| Problem to work on |
Pick out each line of the records in which the word "white" appears.

| Data records |

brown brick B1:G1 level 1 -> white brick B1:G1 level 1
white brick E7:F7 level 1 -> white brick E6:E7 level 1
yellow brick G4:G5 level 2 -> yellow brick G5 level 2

* * *

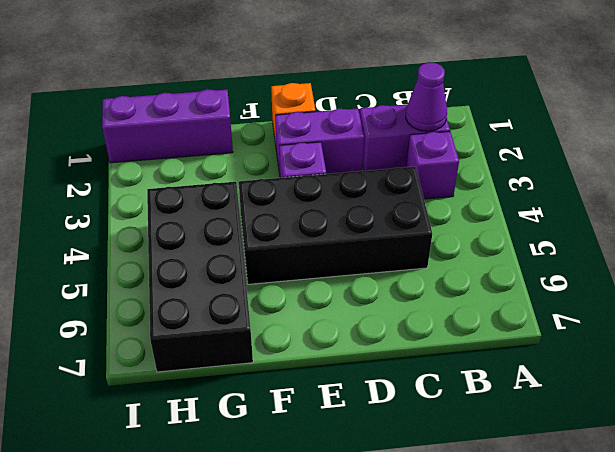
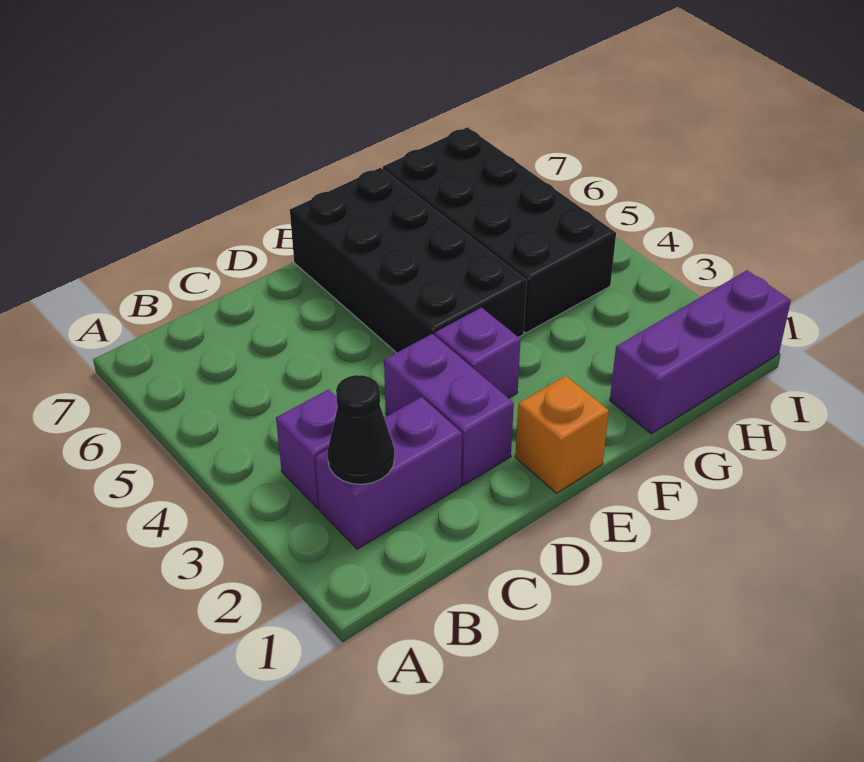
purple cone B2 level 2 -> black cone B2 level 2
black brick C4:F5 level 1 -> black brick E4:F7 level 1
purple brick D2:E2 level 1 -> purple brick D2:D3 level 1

| Response to the exercise |
brown brick B1:G1 level 1 -> white brick B1:G1 level 1
white brick E7:F7 level 1 -> white brick E6:E7 level 1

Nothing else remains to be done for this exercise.